**Assignment:**
Your answer should consist of the lines in the following data that contain "yellow".

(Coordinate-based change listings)
-.-.-
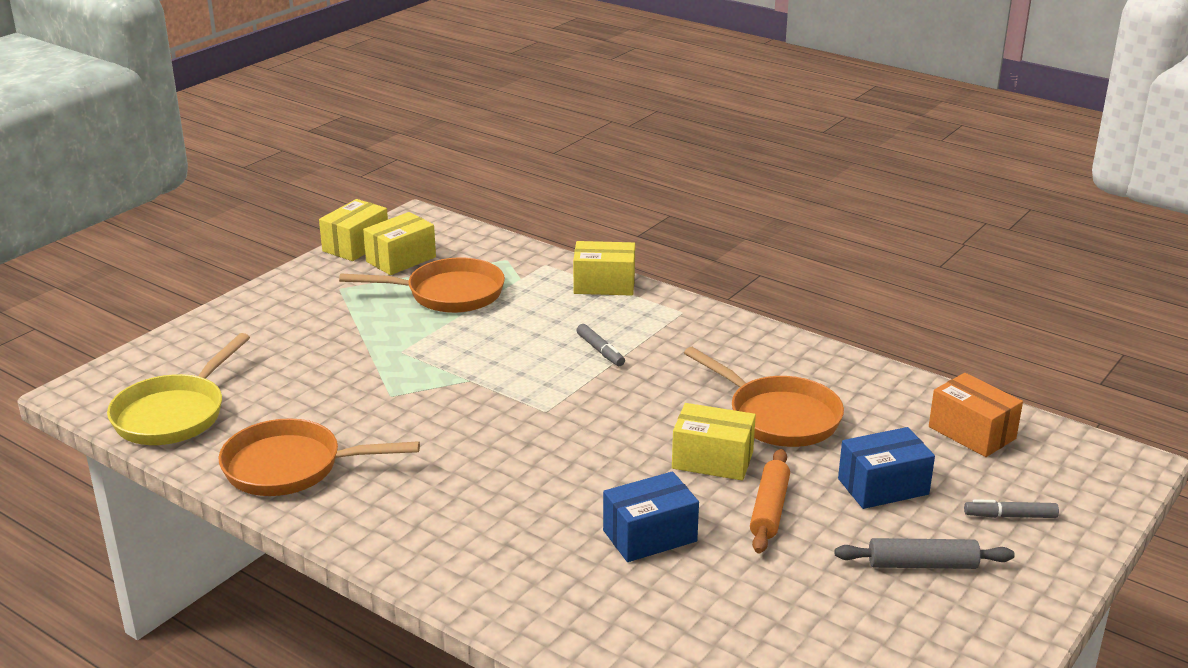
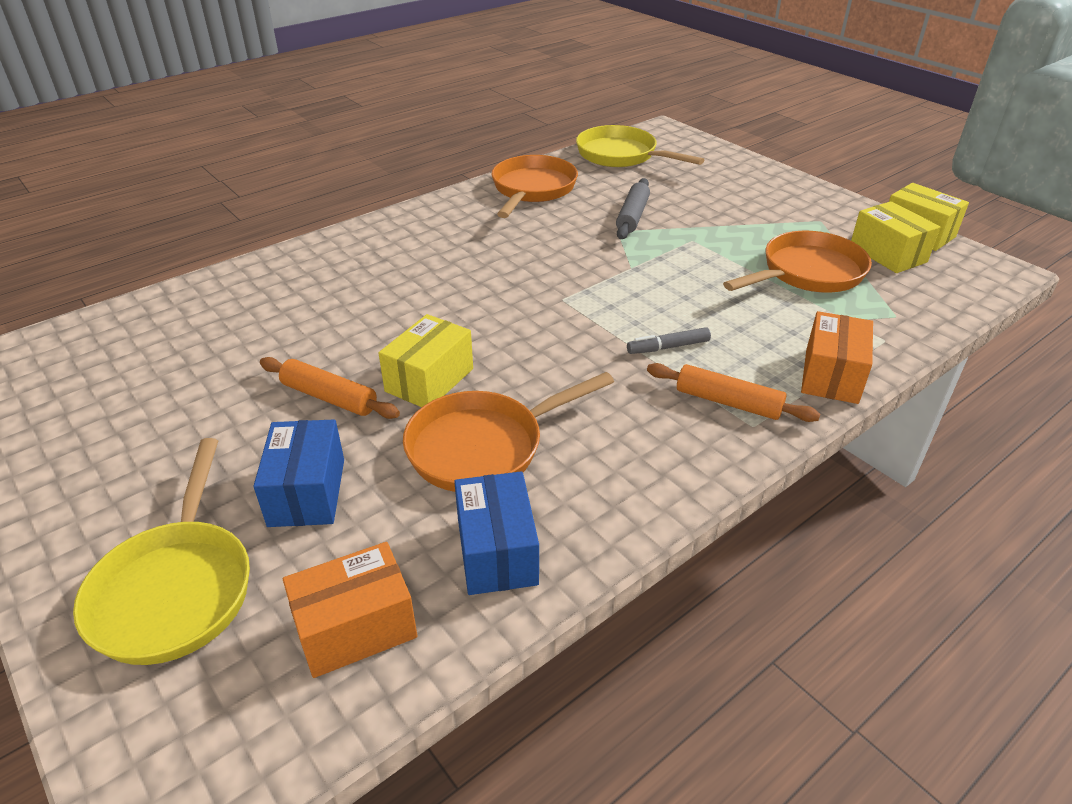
camera: 105 degrees right, 10 degrees up
(448, 294) = (807, 273): orange pan -> orange pan turned 135 degrees counterclockwise
(604, 284) = (831, 375): yellow box -> orange box
(650, 536) = (343, 322): blue box -> blue box (496, 552)
(660, 322) = (728, 402): none -> orange rolling pin
(922, 564) = (170, 477): grey rolling pin -> grey rolling pin (632, 216)
(1010, 516) = (175, 589): grey marker -> yellow pan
-.-.-
**Your response:**
(604, 284) = (831, 375): yellow box -> orange box
(1010, 516) = (175, 589): grey marker -> yellow pan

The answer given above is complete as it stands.